# RAW DATA
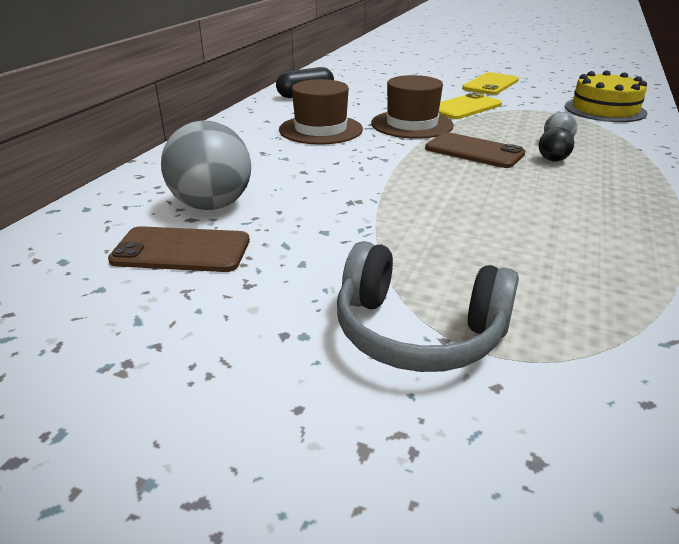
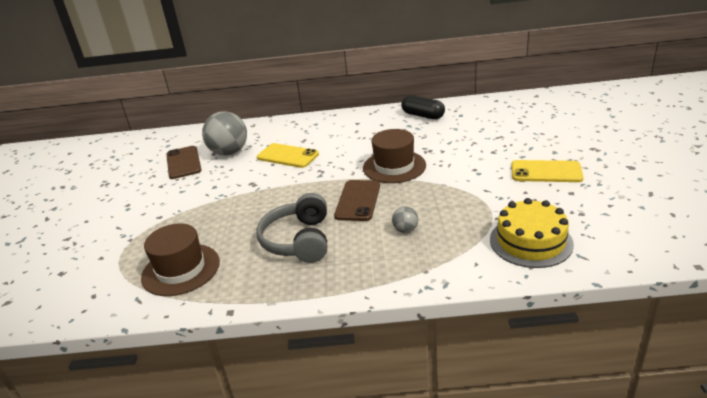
camera: 70 degrees right, 0 degrees up
(320, 129) = (355, 142): brown hat -> brown hat (181, 269)
(418, 332) = (134, 232): grey headphones -> grey headphones (299, 240)
(464, 107) = (458, 175): yellow phone -> yellow phone (287, 156)
(552, 160) = (364, 233): black ball -> none

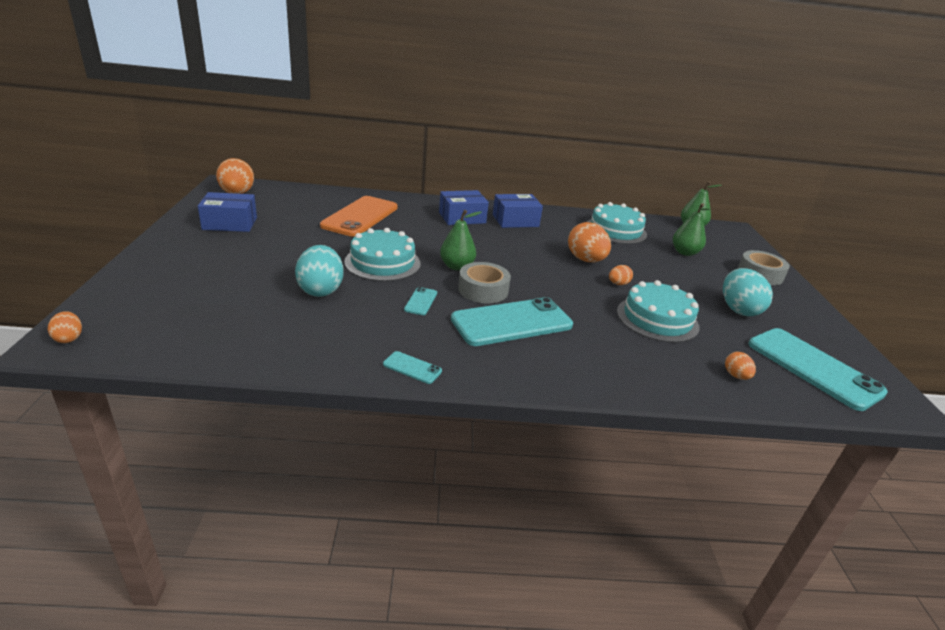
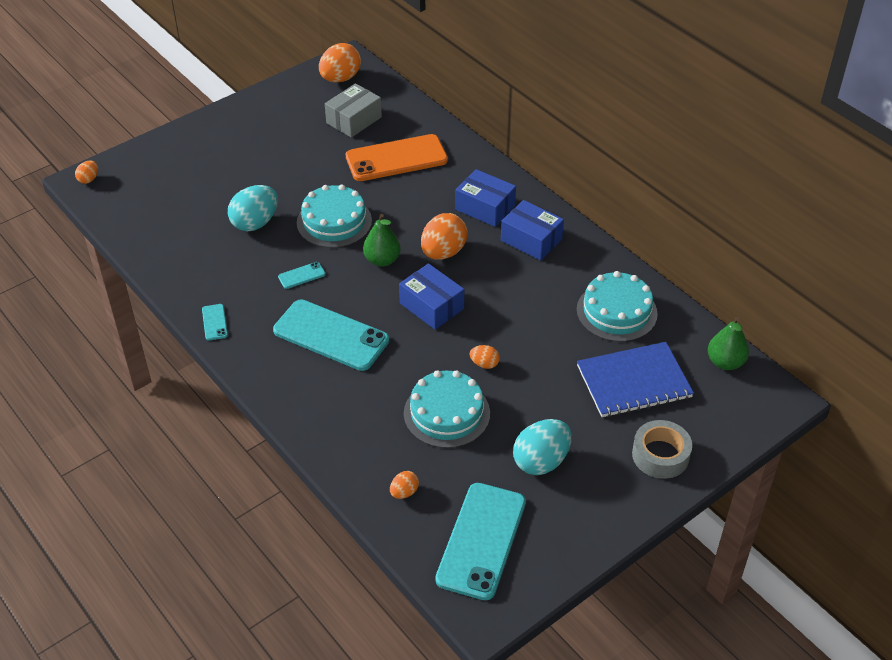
camera: 55 degrees right, 15 degrees up
(230, 223) = (289, 116): blue box -> blue box (431, 306)
(290, 209) = (354, 120): none -> grey box
(483, 290) = (362, 295): grey tape -> none
(585, 260) = (507, 323): orange egg -> orange egg (443, 252)
(685, 252) = (633, 381): green pear -> blue notebook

# AIM OF THE EXERCISE
Write out exactly the lines from the line containing "(585, 260) = (507, 323): orange" to the end of the listing above, both included, and nothing else.

# SOLUTION FOR THIS PROBLEM
(585, 260) = (507, 323): orange egg -> orange egg (443, 252)
(685, 252) = (633, 381): green pear -> blue notebook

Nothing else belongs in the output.